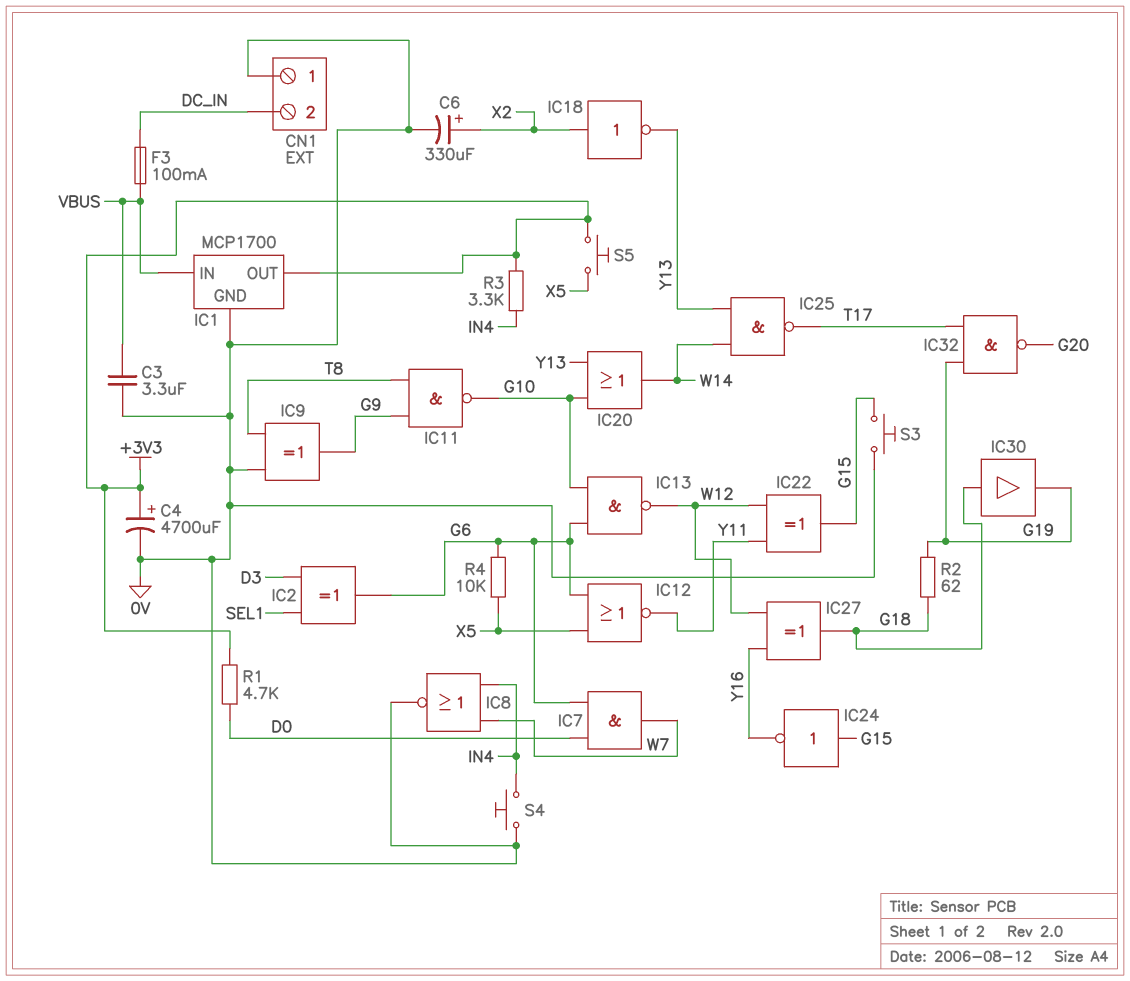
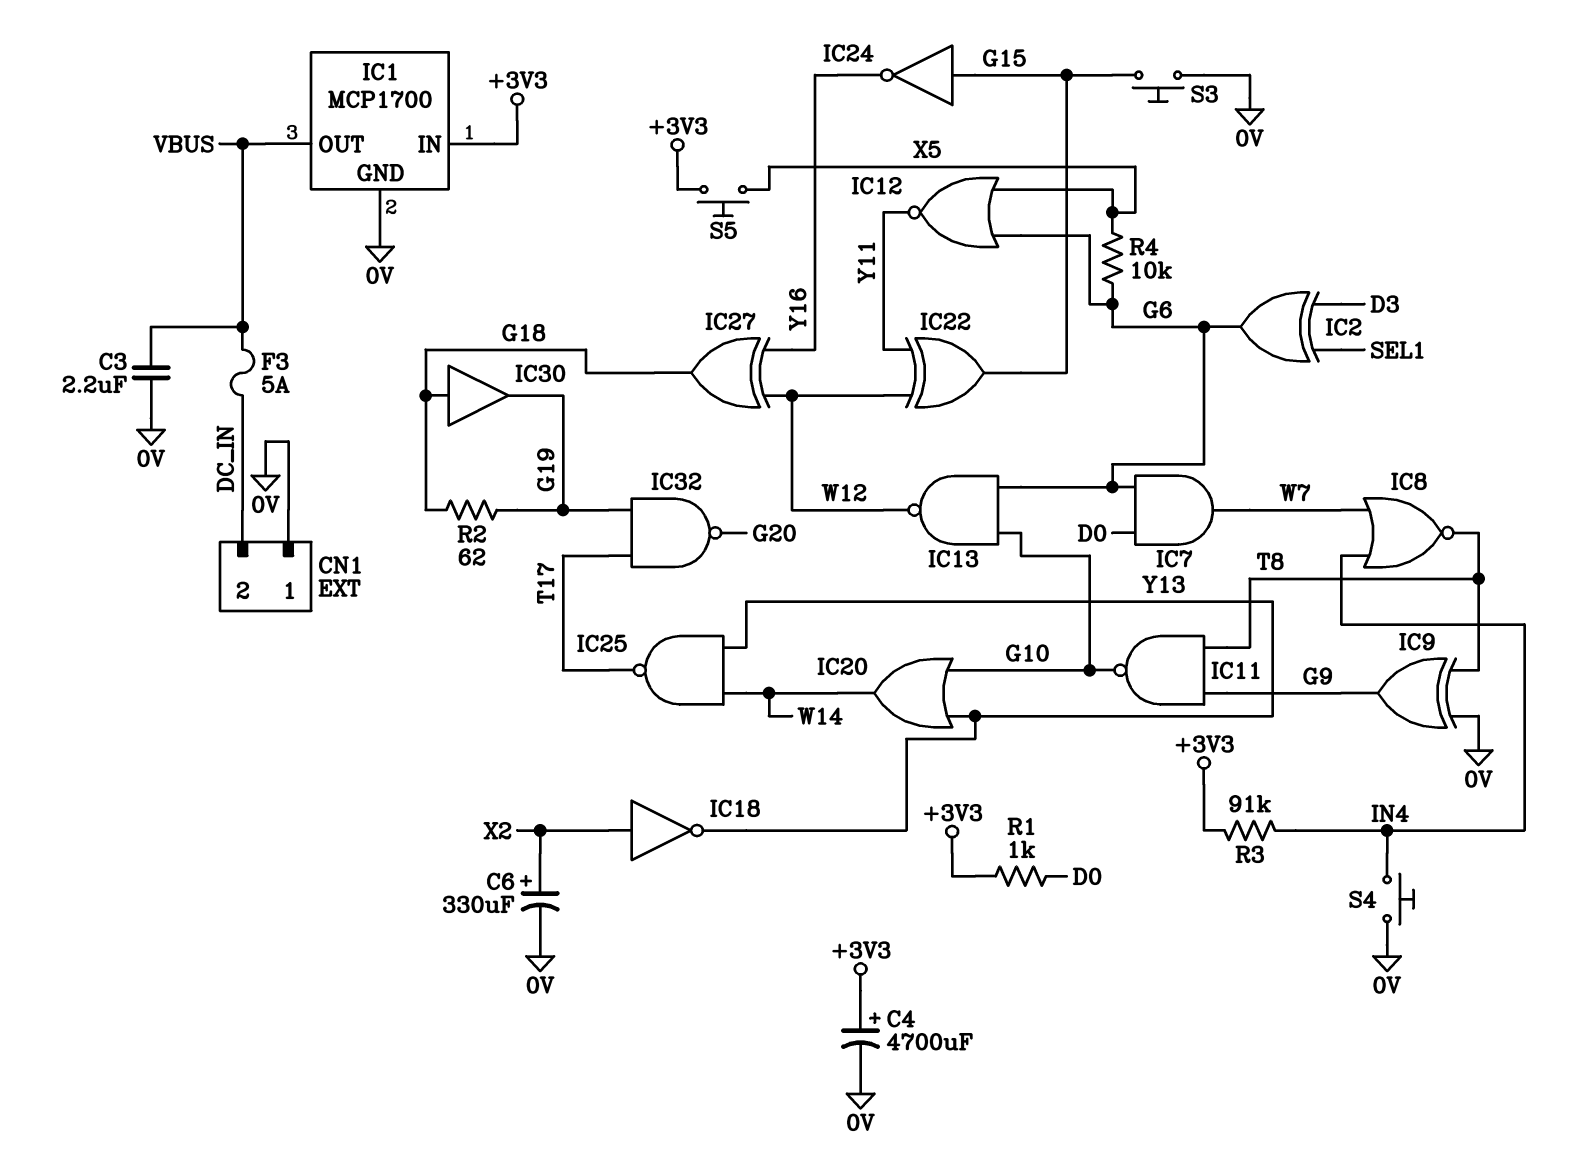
C3: 3.3uF (0V, VBUS) -> 2.2uF (0V, VBUS)
F3: 100mA (DC_IN, VBUS) -> 5A (DC_IN, VBUS)
IC1 pin IN: VBUS -> +3V3
IC1 pin OUT: +3V3 -> VBUS
IC8: NOR (in IN4, in W7, out 0V) -> NOR (in IN4, in W7, out T8)
R1: 4.7k (+3V3, D0) -> 1k (+3V3, D0)
R3: 3.3k (+3V3, IN4) -> 91k (+3V3, IN4)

_TASK TO COMPLETE_:
Find each line of the data above that holds the word "VBUS", then copy it.

_RESULT OF THE TASK_:
C3: 3.3uF (0V, VBUS) -> 2.2uF (0V, VBUS)
F3: 100mA (DC_IN, VBUS) -> 5A (DC_IN, VBUS)
IC1 pin IN: VBUS -> +3V3
IC1 pin OUT: +3V3 -> VBUS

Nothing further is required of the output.